# Work required:
Repeat the entries exactly but omit the pictures.

↓↓↓

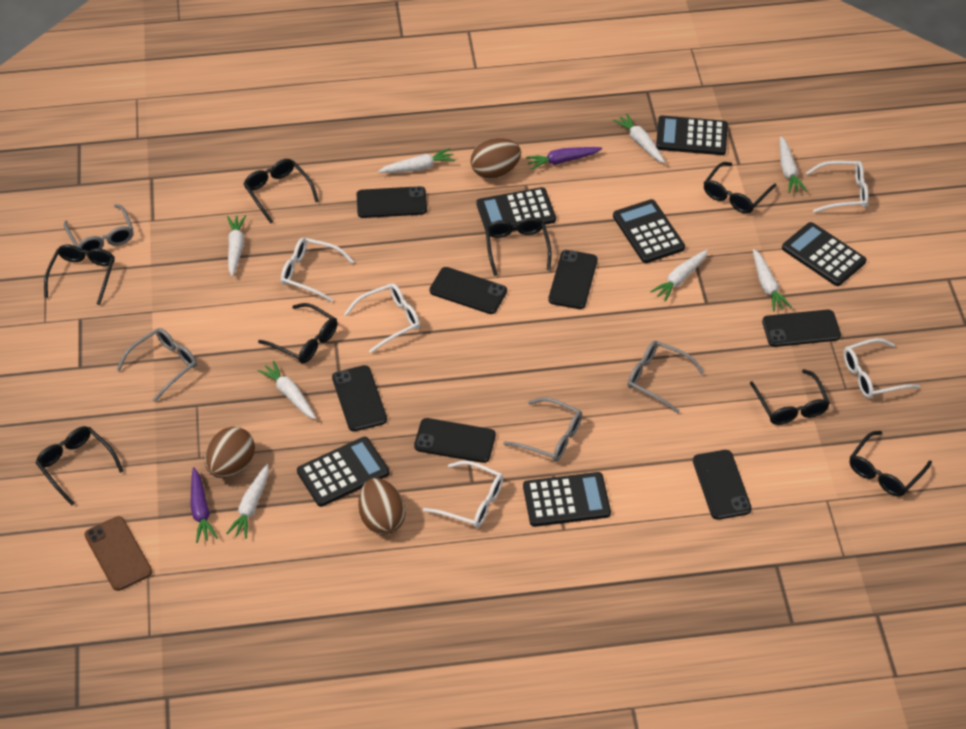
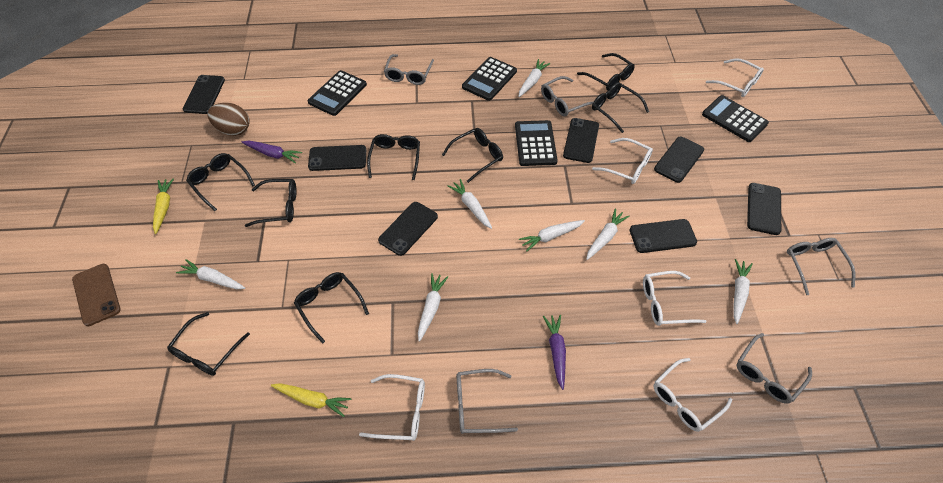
black calculator: 6 -> 4
brown egg: 3 -> 1
grey glasses: 4 -> 5
white carrot: 8 -> 7
yellow carrot: 0 -> 2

↑↑↑

# Response to the task:
black calculator: 6 -> 4
brown egg: 3 -> 1
grey glasses: 4 -> 5
white carrot: 8 -> 7
yellow carrot: 0 -> 2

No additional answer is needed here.